■ **Task**
Could you return each line of the material that has "türkis" in it?

■ **Input data**
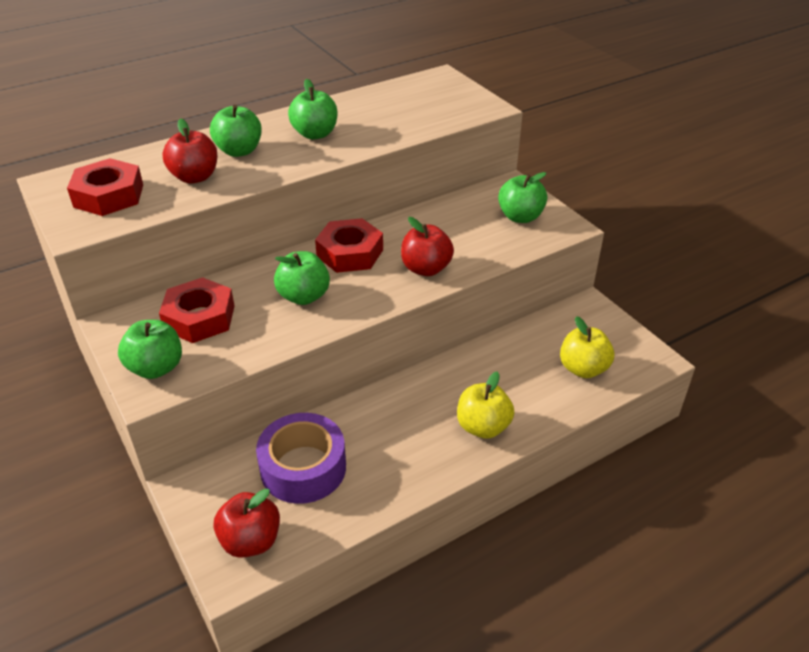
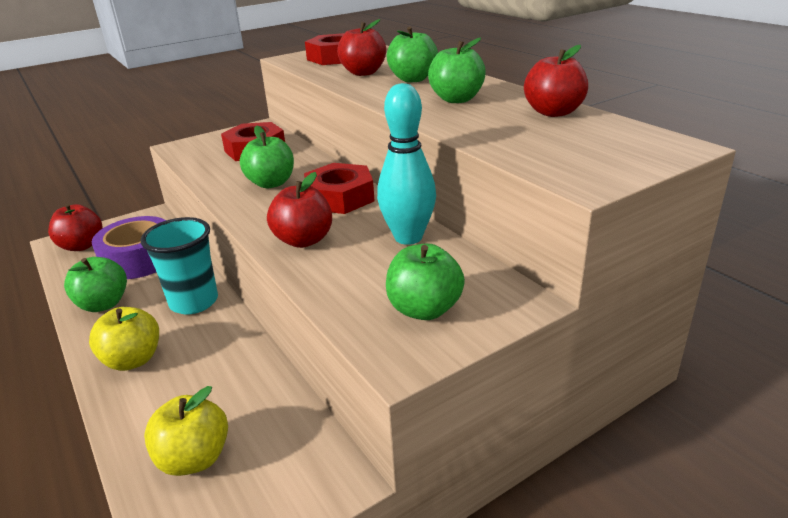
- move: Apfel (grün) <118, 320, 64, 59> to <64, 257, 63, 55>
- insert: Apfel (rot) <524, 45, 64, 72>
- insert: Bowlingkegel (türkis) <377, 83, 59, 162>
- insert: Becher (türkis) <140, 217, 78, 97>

■ **Result for this task**
- insert: Bowlingkegel (türkis) <377, 83, 59, 162>
- insert: Becher (türkis) <140, 217, 78, 97>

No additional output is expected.